-------- Extracted entries --------

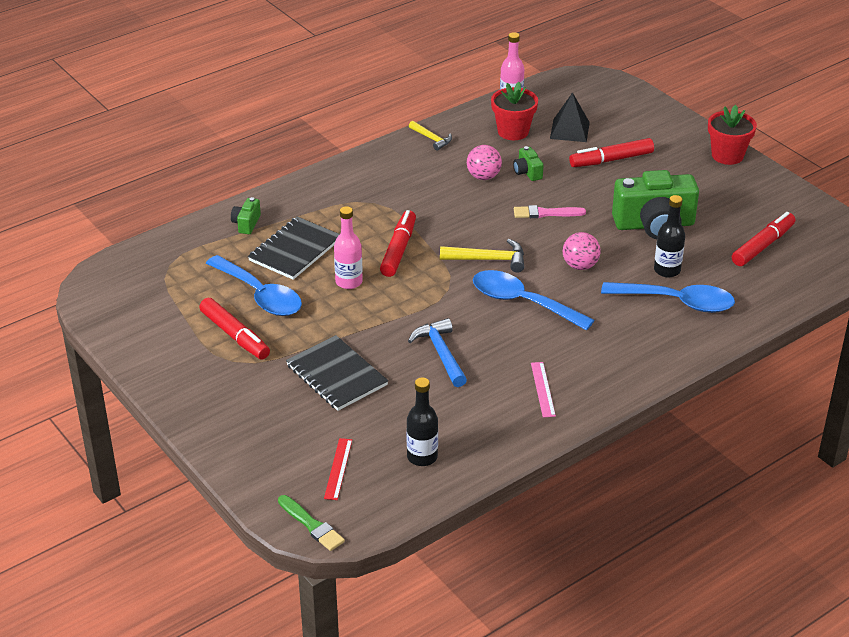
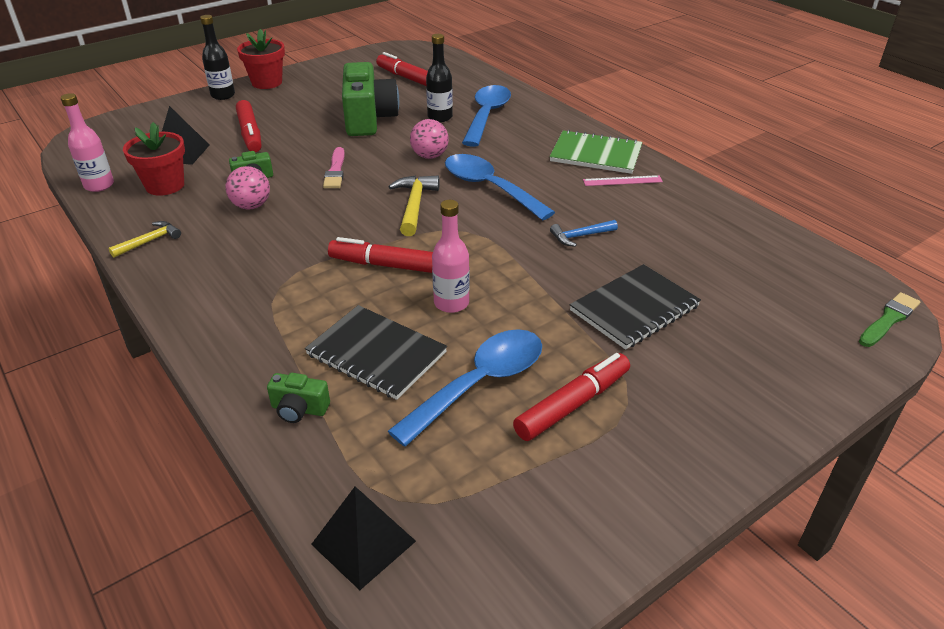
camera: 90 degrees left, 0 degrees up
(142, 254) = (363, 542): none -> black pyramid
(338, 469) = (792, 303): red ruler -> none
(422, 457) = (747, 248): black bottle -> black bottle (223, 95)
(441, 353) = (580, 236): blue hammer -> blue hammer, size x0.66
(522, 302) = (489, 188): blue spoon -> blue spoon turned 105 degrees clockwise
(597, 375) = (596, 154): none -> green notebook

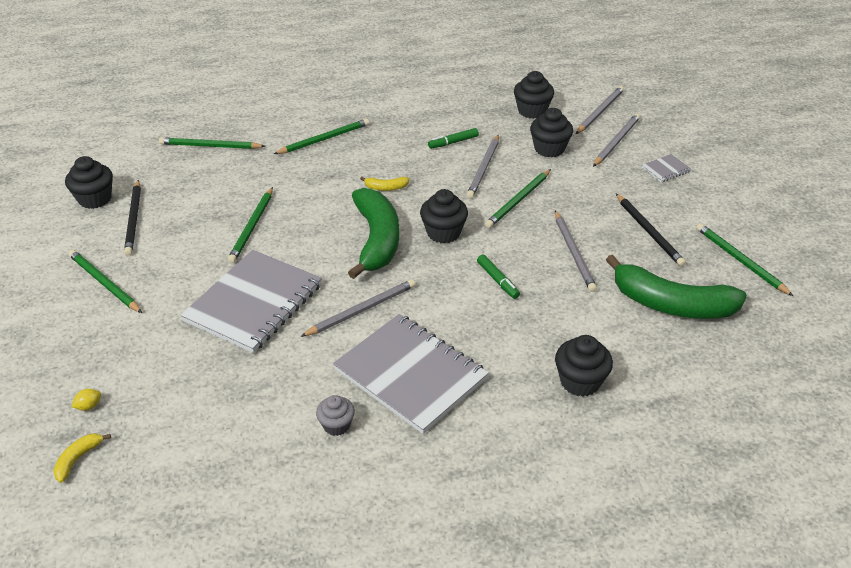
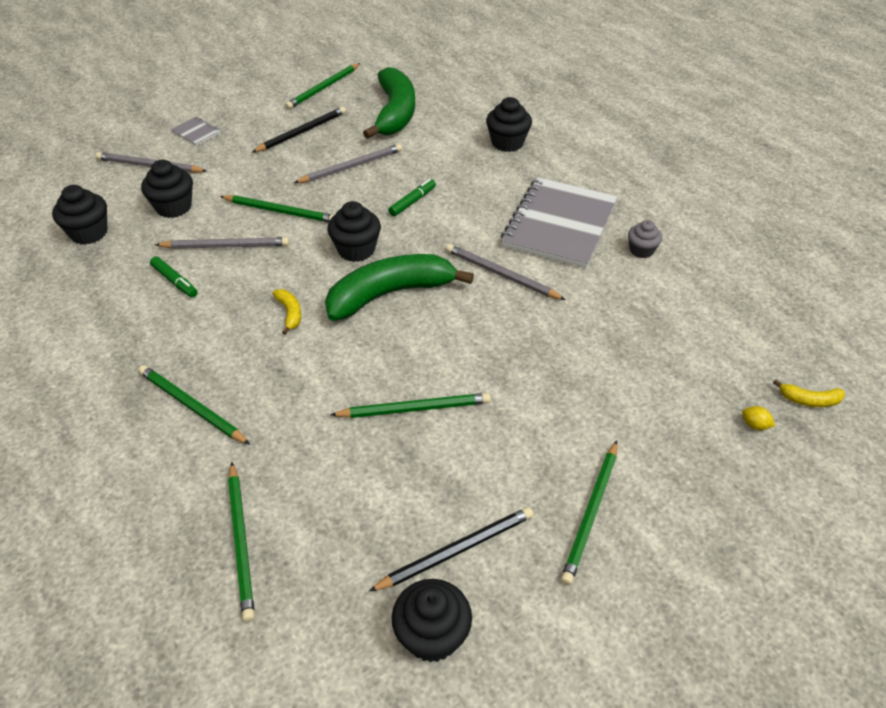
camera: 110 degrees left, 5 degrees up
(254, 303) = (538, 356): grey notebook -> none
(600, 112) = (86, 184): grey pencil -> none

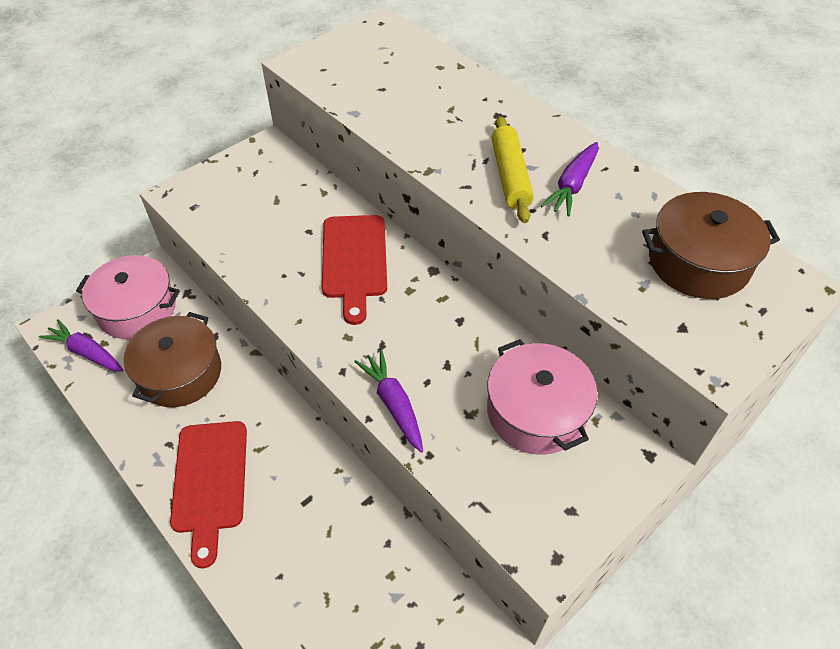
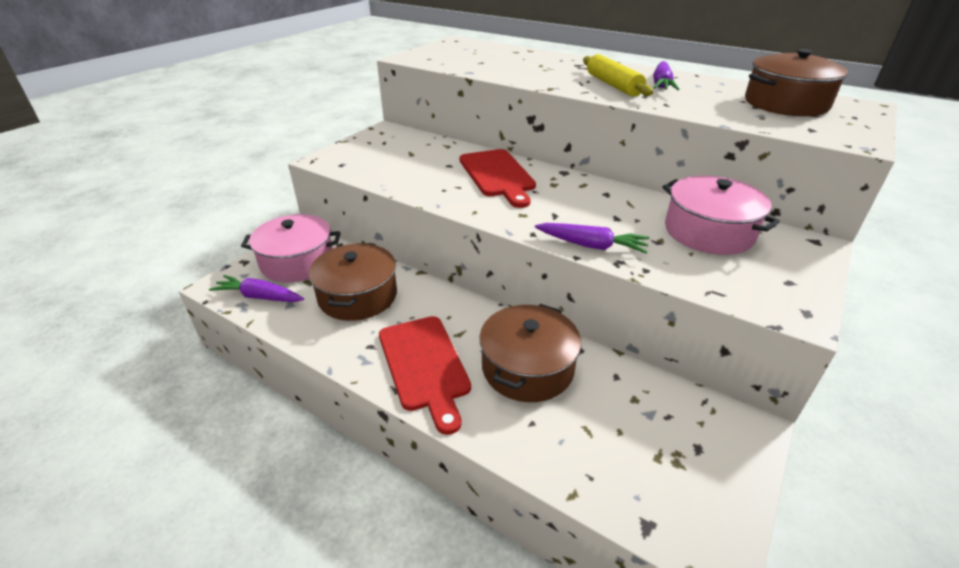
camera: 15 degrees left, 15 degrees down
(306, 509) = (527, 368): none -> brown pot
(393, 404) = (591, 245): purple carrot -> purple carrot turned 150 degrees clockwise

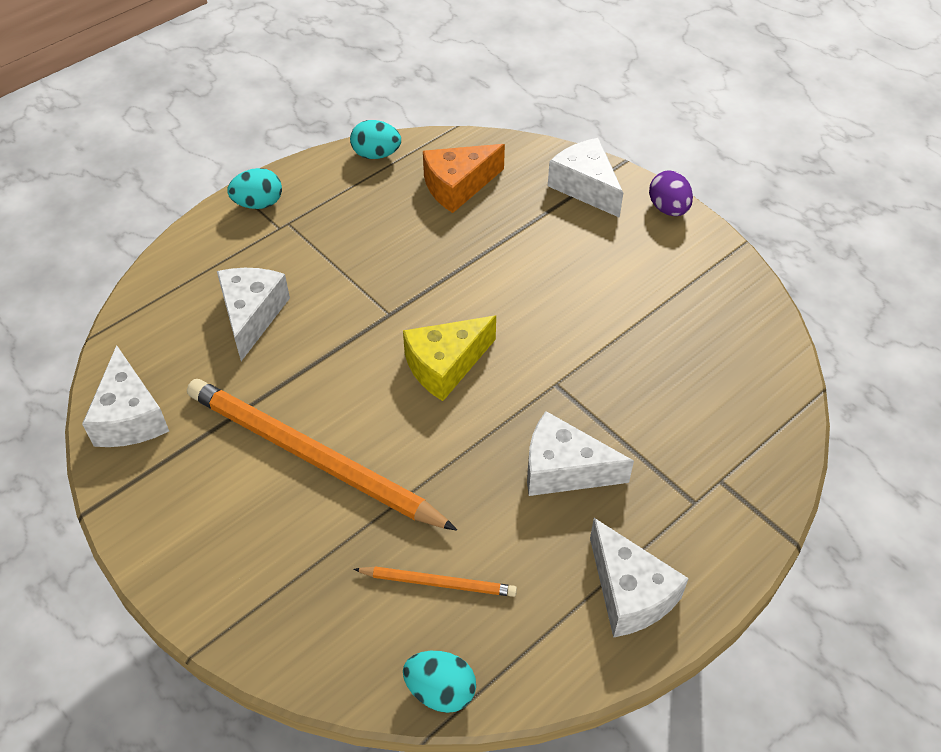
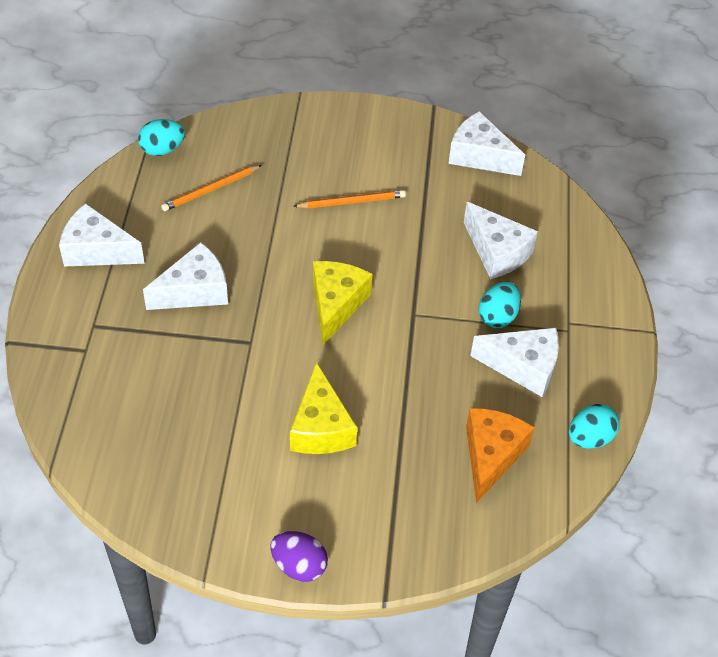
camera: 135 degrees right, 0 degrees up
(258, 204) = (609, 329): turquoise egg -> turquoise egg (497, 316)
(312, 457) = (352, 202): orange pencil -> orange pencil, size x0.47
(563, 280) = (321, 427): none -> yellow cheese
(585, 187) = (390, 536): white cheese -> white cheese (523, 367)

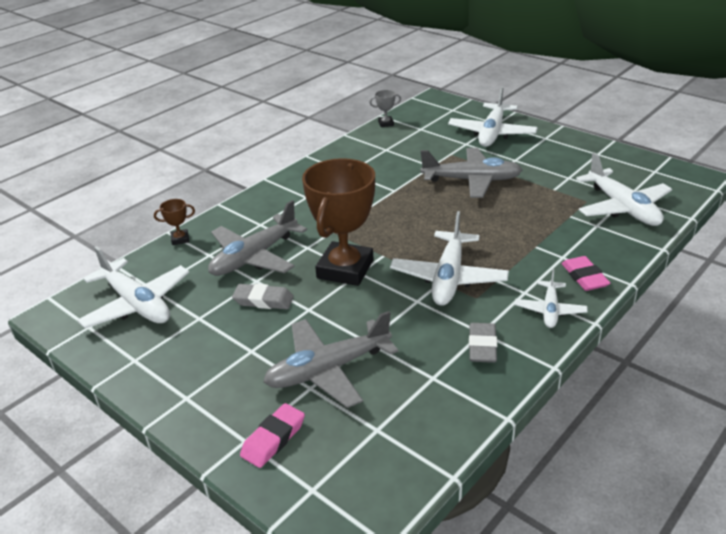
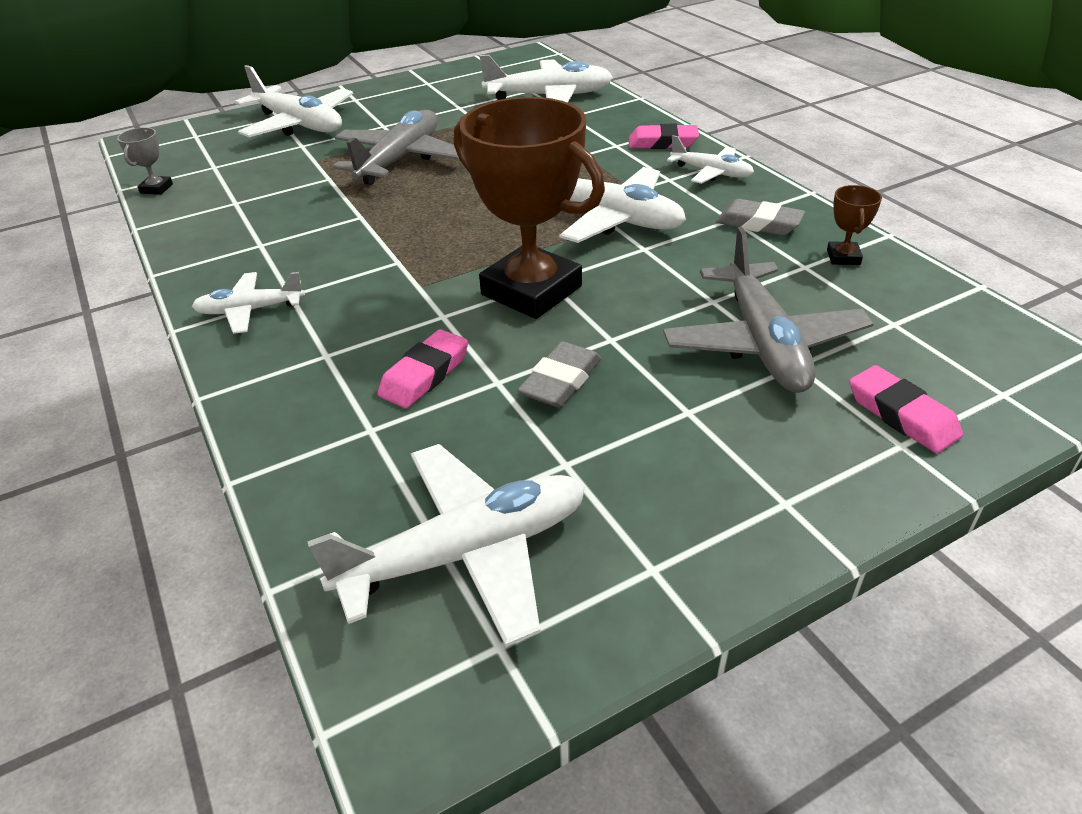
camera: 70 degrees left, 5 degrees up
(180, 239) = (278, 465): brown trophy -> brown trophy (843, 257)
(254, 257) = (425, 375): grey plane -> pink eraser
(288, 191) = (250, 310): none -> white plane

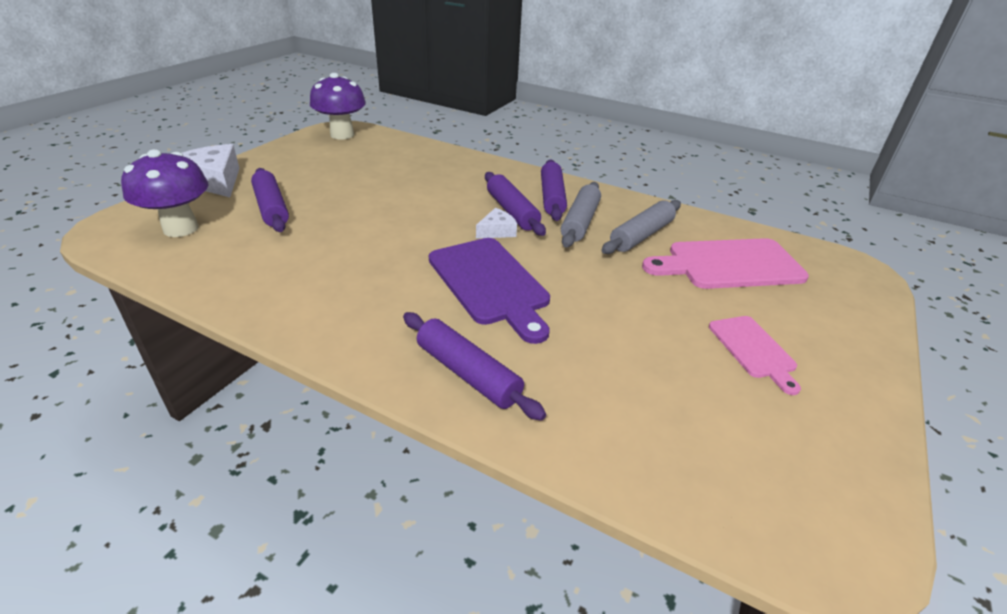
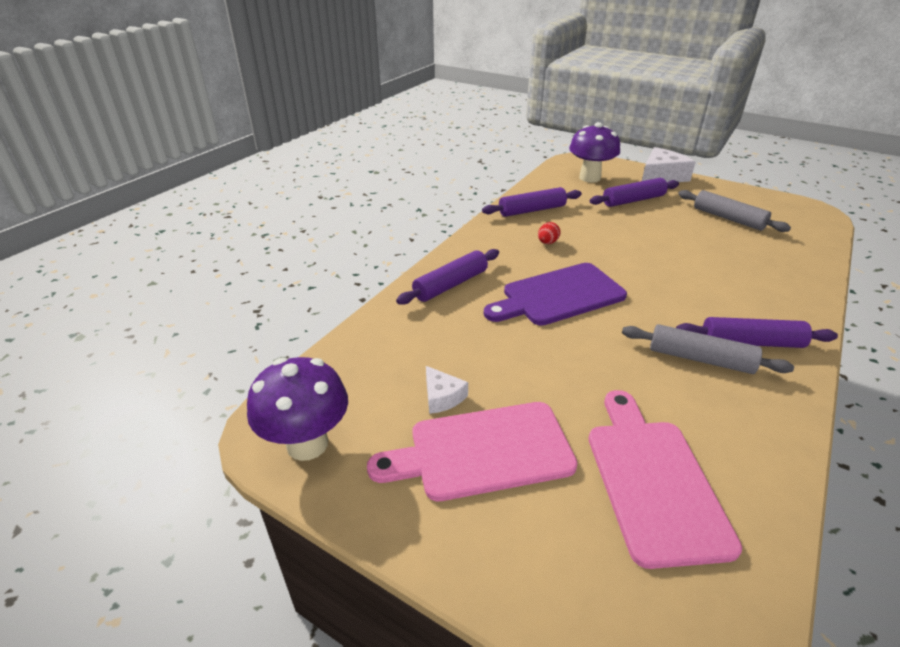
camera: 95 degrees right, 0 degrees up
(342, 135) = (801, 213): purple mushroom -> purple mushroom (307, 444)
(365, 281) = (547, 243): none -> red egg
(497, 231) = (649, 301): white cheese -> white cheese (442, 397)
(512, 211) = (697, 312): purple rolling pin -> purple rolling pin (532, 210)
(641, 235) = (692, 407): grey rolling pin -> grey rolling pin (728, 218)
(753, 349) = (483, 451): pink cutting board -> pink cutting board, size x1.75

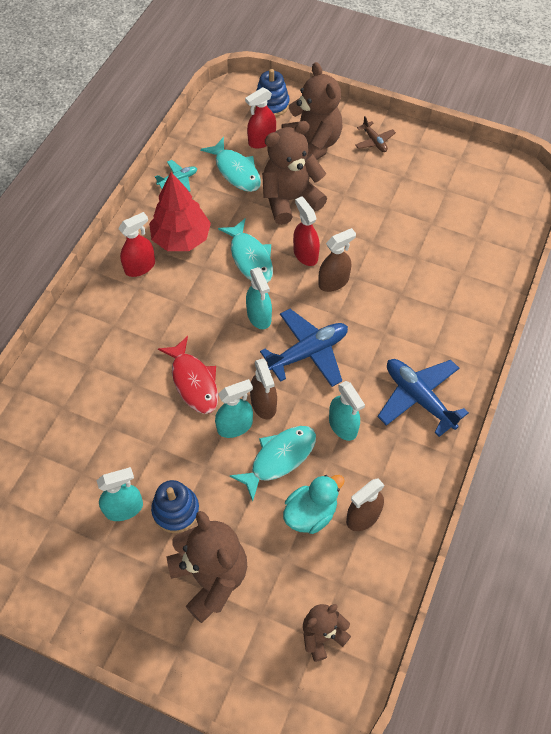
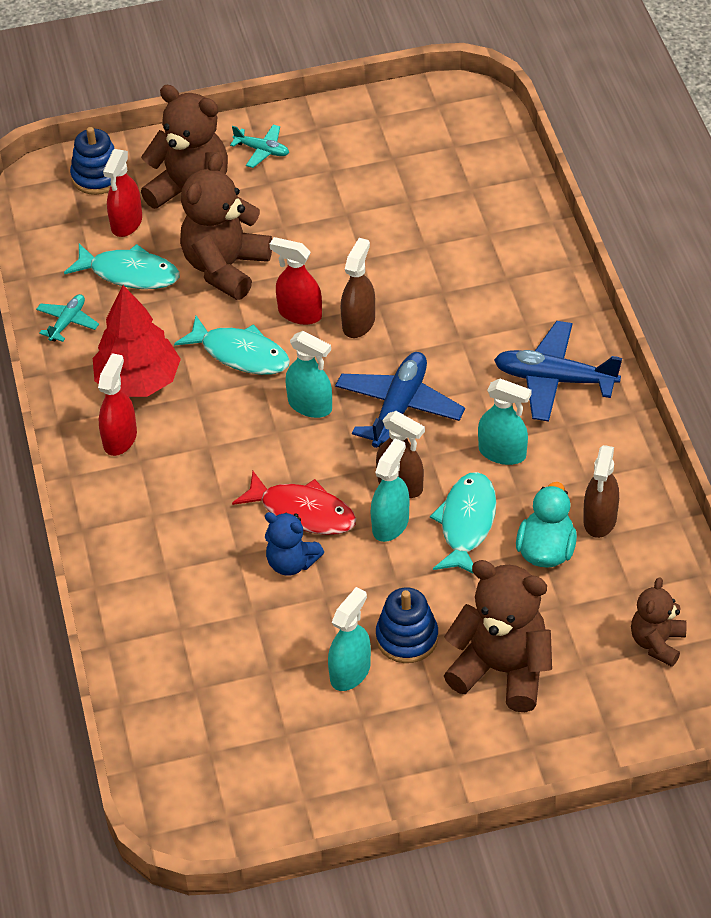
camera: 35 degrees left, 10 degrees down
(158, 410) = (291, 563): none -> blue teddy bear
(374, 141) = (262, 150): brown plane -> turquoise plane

--------

Work instruction: Look over the listing and return each line that holds "pink".

Response:
(254, 257) = (425, 375): grey plane -> pink eraser
(753, 349) = (483, 451): pink cutting board -> pink cutting board, size x1.75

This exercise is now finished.